• **TASK GOAL**
Every line from the one containing "Q4: NPN S8050" to the final line of the material below must be reproduced exactly; leave out all other lines.

• **TASK DATA**
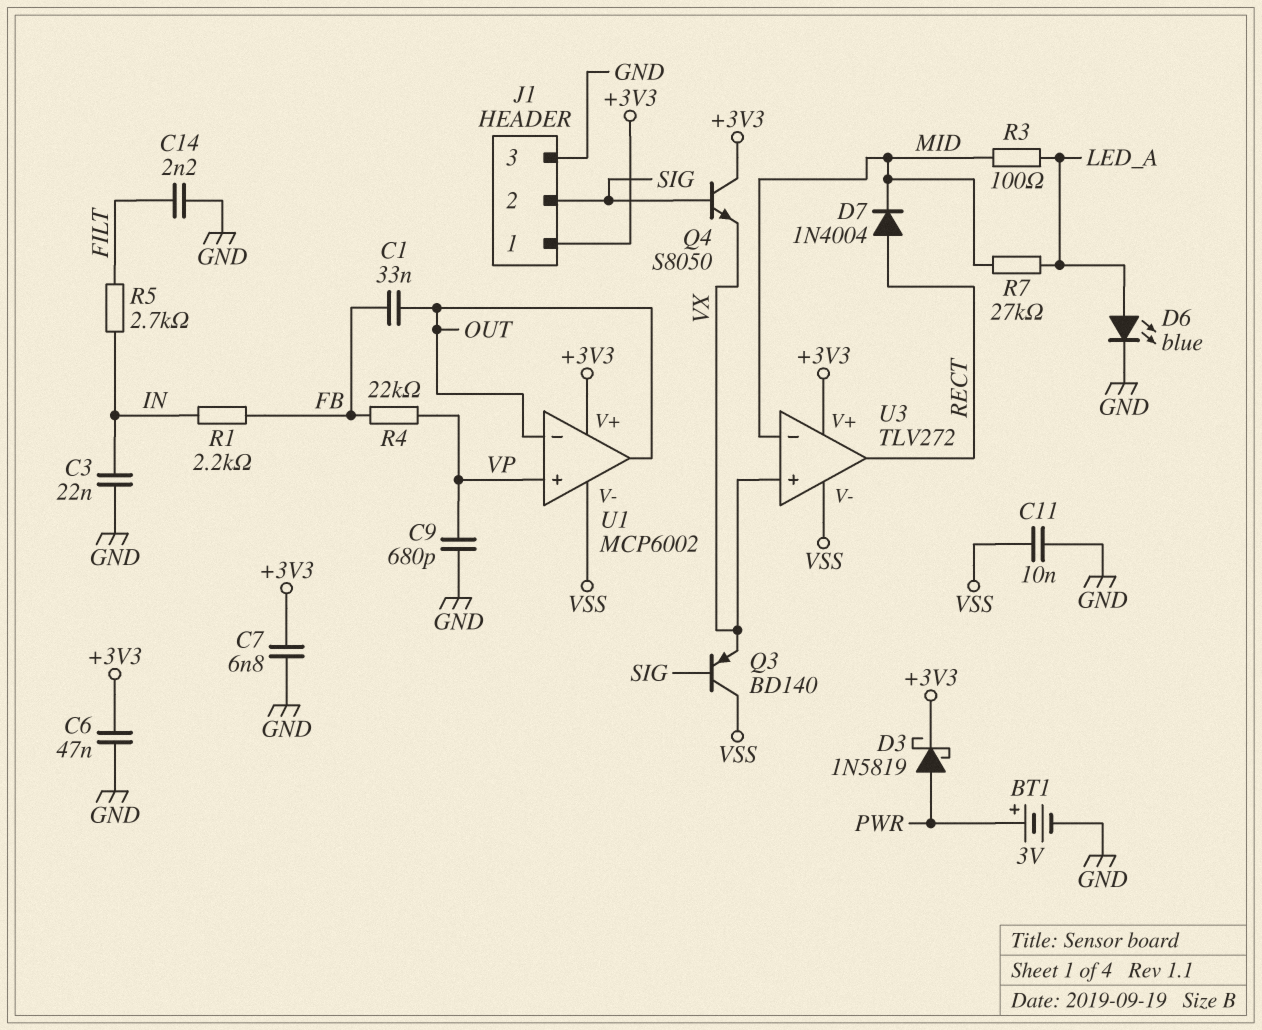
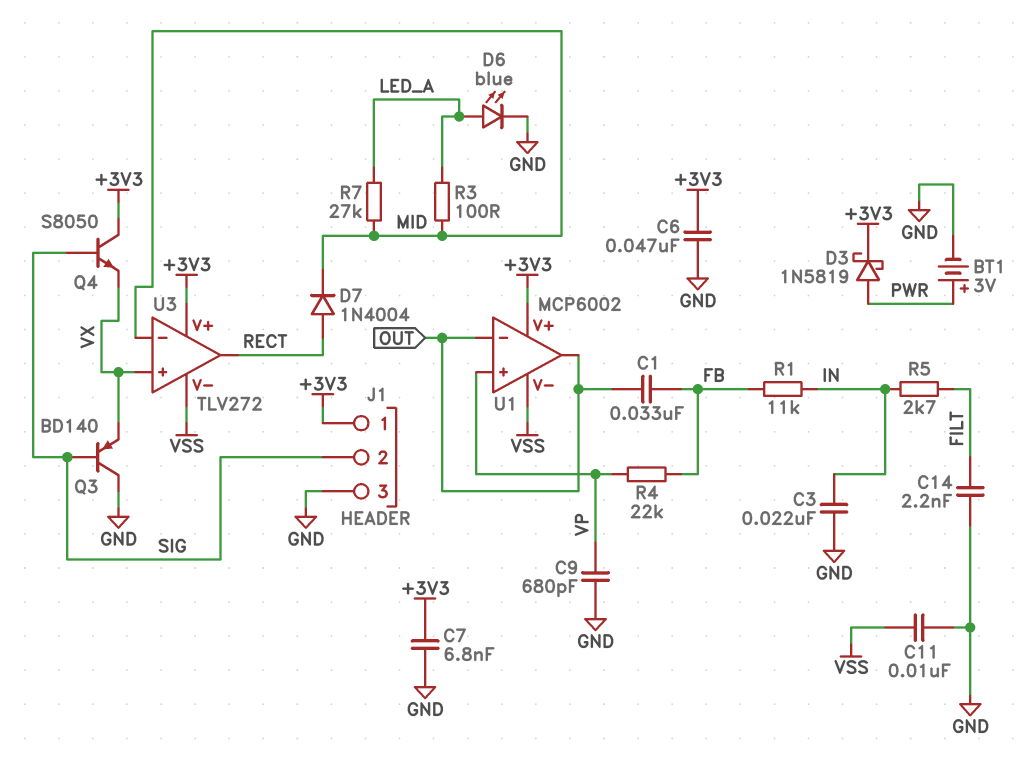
Q3: PNP BD140 (B SIG, C VSS, E VX) -> PNP BD140 (B SIG, C GND, E VX)
R1: 2.2k (FB, IN) -> 11k (FB, IN)

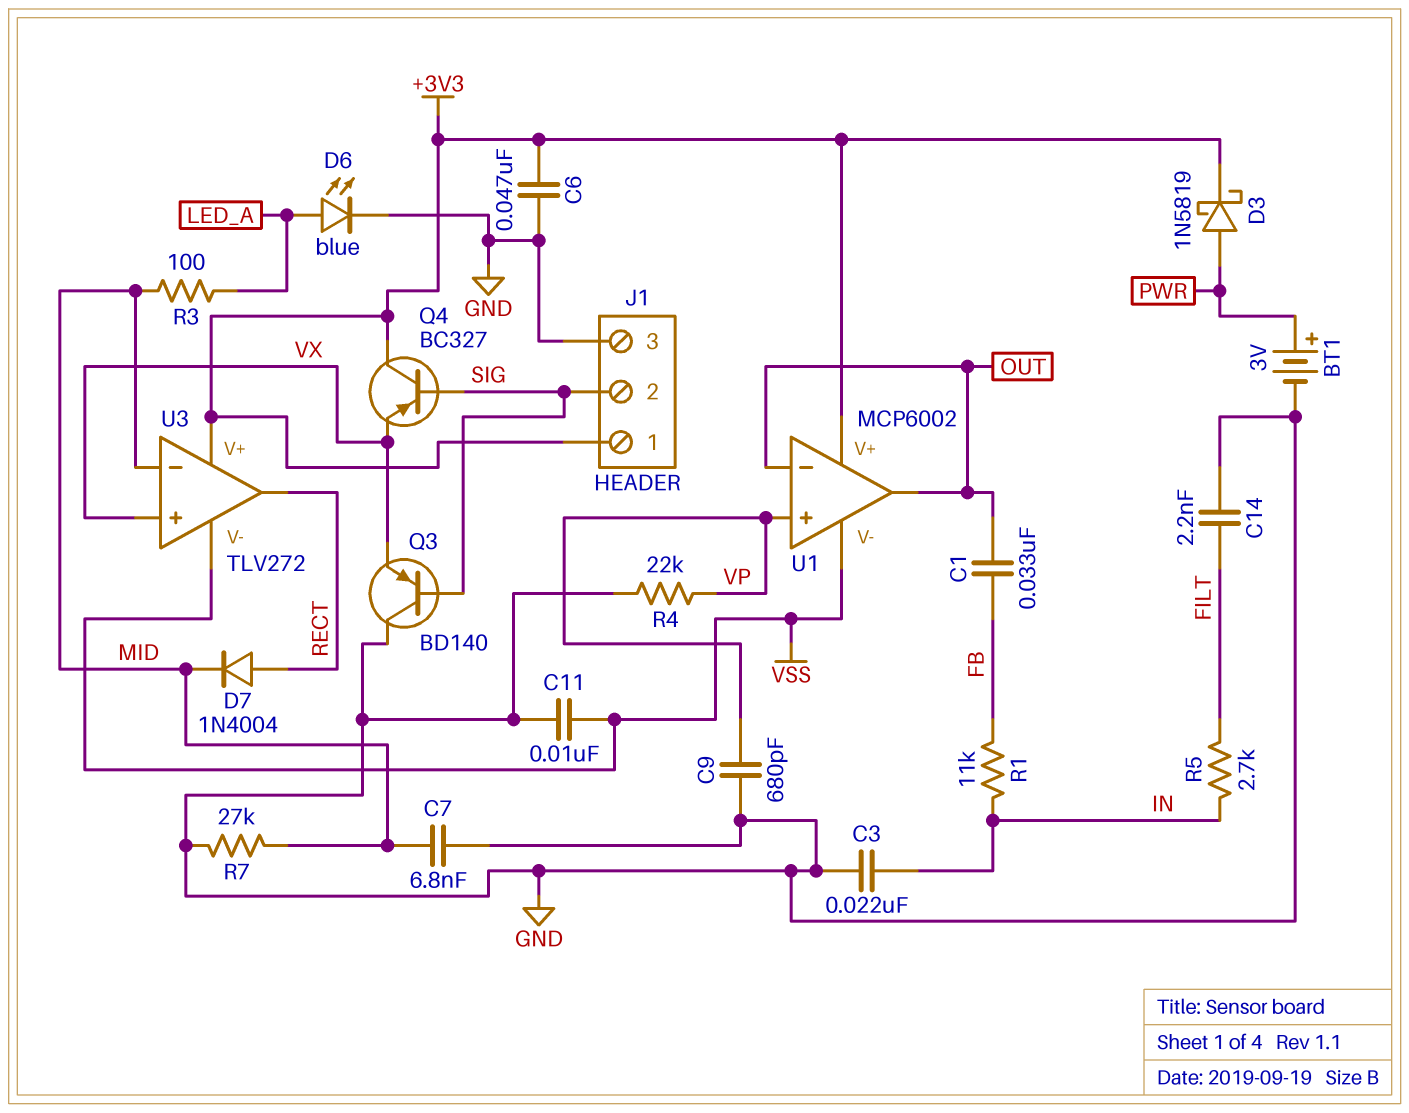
C7: 6.8nF (+3V3, GND) -> 6.8nF (GND, MID)
Q4: NPN S8050 (B SIG, C +3V3, E VX) -> PNP BC327 (B SIG, C +3V3, E VX)
R4: 22k (FB, VP) -> 22k (GND, VP)
R7: 27k (LED_A, MID) -> 27k (GND, MID)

• **TASK ANSWER**
Q4: NPN S8050 (B SIG, C +3V3, E VX) -> PNP BC327 (B SIG, C +3V3, E VX)
R4: 22k (FB, VP) -> 22k (GND, VP)
R7: 27k (LED_A, MID) -> 27k (GND, MID)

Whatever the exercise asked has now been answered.